* WHAT THE TASK ASKS
Pick out all lines in the listing holding the string "repainted" and copy them.

=== DATA UNDER STUDY ===

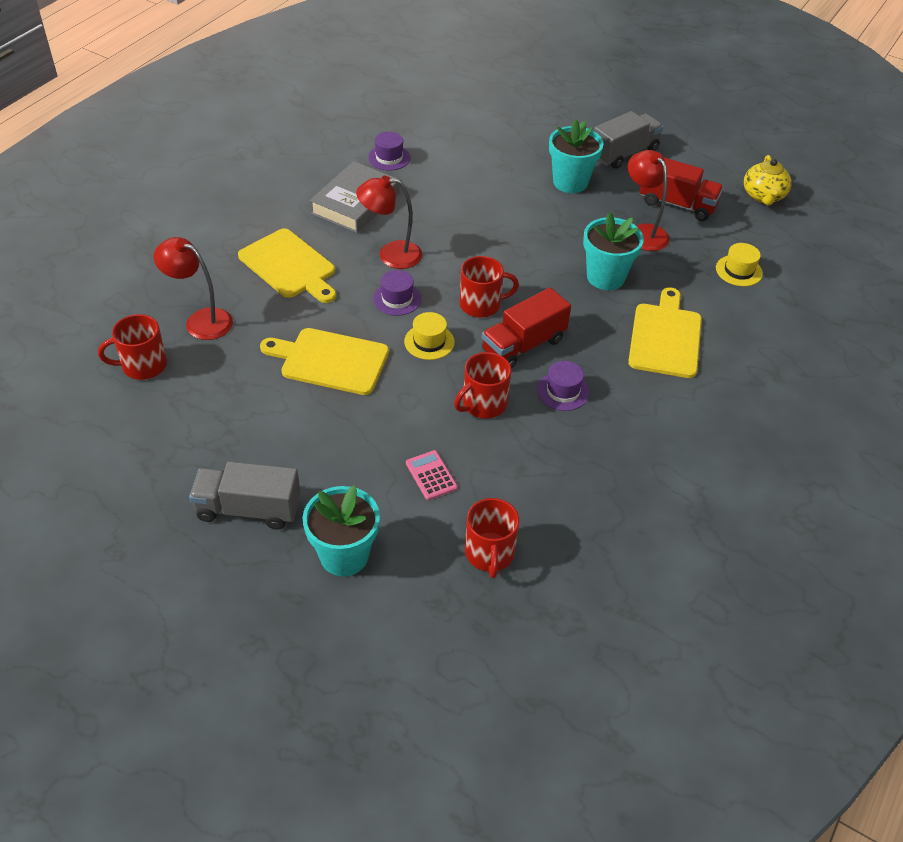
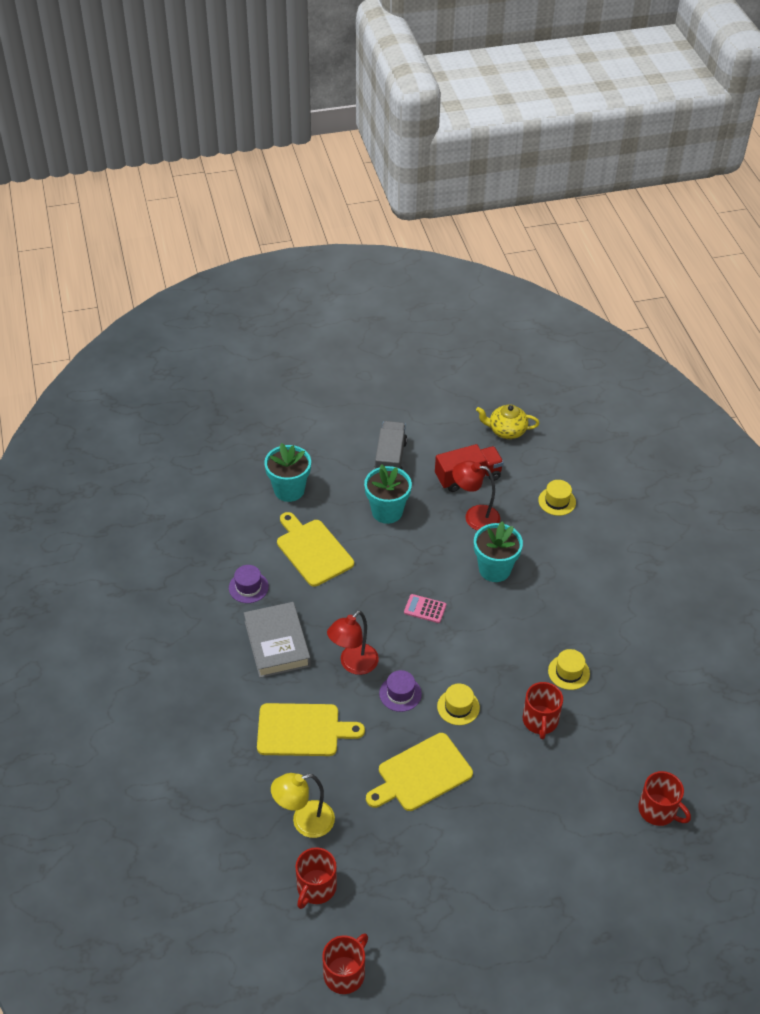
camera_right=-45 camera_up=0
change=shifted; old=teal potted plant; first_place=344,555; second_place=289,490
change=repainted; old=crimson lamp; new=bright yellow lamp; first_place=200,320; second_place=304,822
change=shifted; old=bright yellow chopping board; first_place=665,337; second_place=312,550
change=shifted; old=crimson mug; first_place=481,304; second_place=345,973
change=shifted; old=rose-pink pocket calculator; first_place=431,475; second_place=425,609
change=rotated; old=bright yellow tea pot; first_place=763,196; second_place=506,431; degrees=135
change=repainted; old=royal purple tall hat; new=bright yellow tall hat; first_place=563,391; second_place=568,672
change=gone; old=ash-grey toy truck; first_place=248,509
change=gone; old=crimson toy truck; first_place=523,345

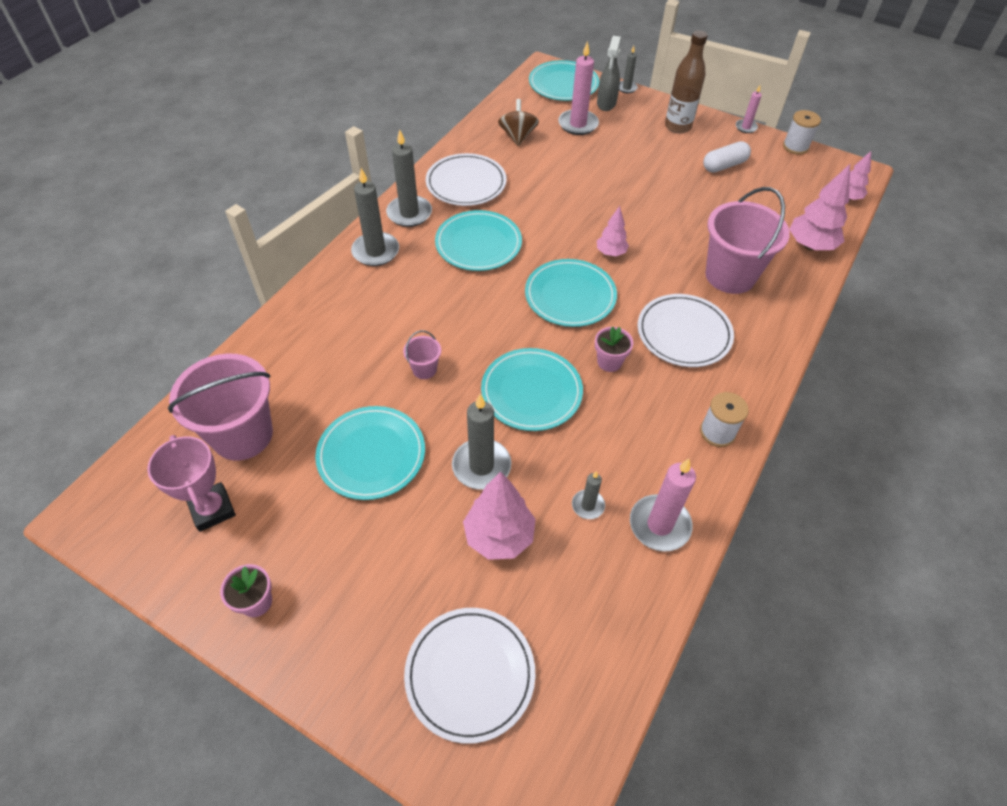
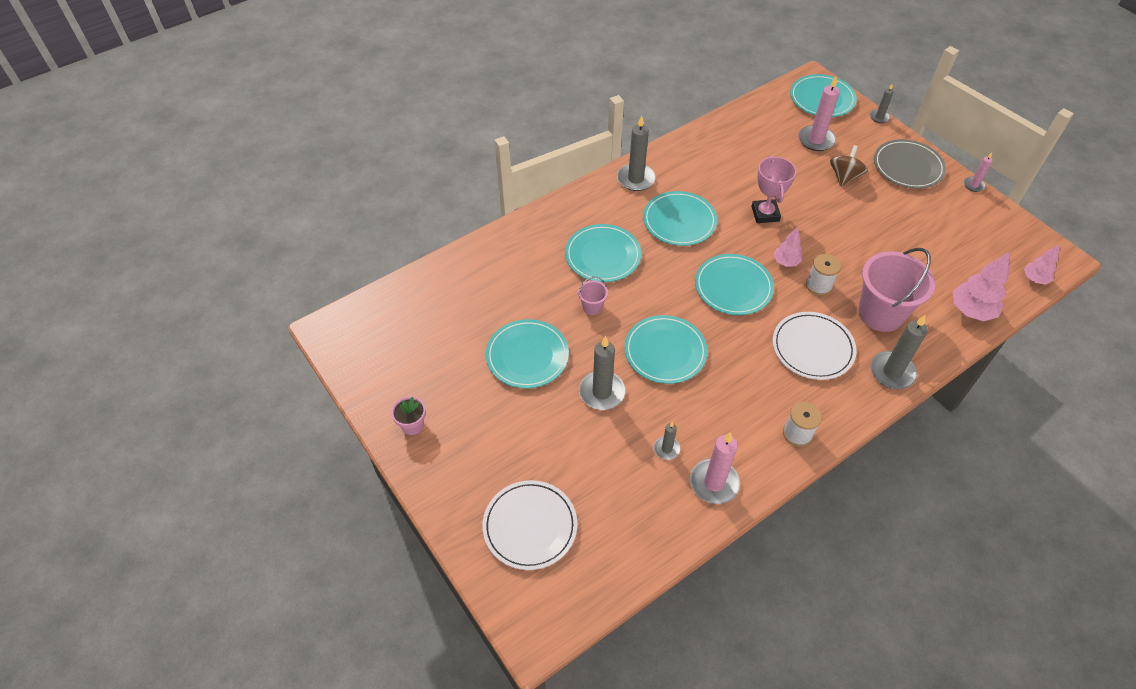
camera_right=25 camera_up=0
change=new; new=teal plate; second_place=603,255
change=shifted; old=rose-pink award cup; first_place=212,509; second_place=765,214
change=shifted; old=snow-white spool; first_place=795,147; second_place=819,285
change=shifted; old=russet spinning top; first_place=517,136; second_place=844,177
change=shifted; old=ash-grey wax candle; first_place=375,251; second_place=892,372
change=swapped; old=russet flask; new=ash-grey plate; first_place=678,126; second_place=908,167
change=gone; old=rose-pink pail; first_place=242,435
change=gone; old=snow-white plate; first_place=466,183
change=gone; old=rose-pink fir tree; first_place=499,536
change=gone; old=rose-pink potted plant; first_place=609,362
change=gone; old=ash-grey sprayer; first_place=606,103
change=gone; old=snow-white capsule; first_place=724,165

===
=== DATA UNDER STUDY ===

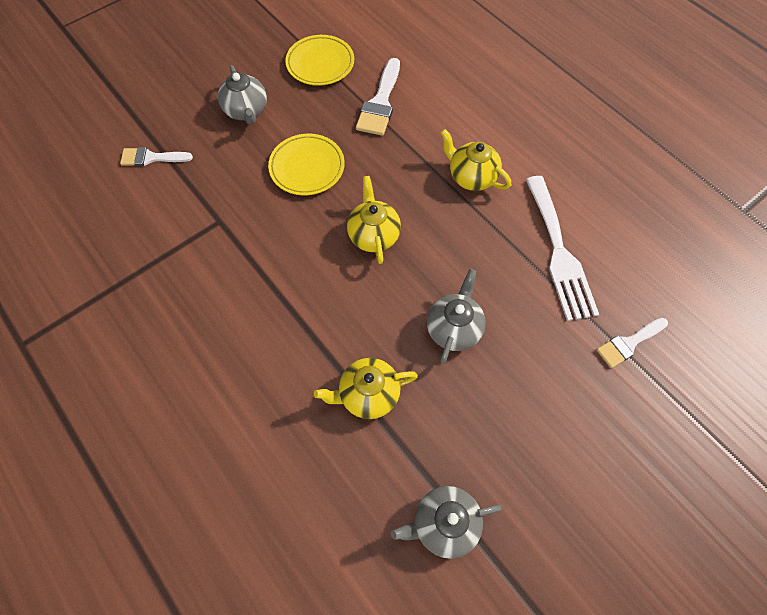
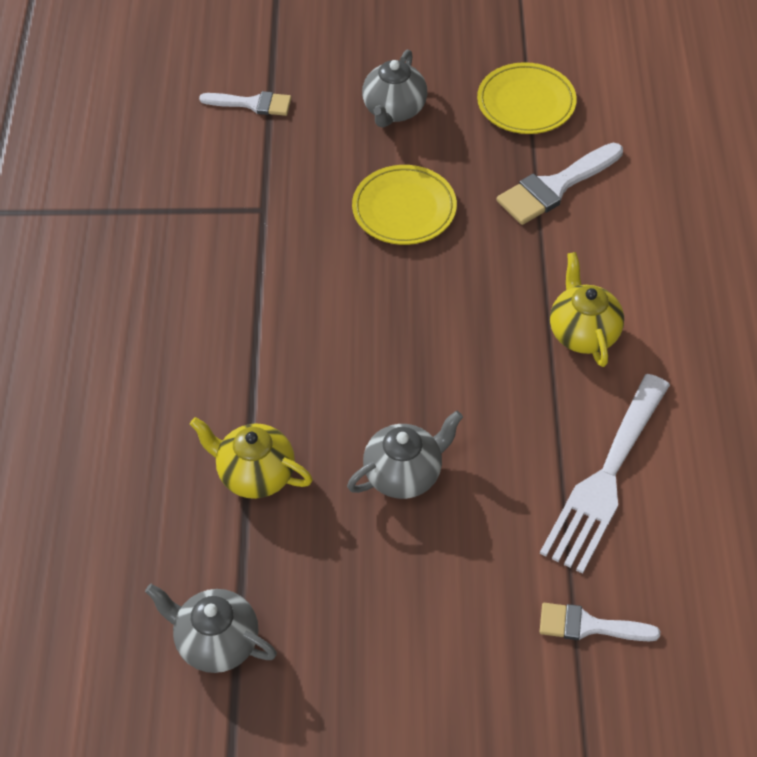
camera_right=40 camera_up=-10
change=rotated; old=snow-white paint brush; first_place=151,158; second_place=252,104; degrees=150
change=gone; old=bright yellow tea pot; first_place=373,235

===

* ANSWER TO THE PROBLEM
change=repainted; old=crimson lamp; new=bright yellow lamp; first_place=200,320; second_place=304,822
change=repainted; old=royal purple tall hat; new=bright yellow tall hat; first_place=563,391; second_place=568,672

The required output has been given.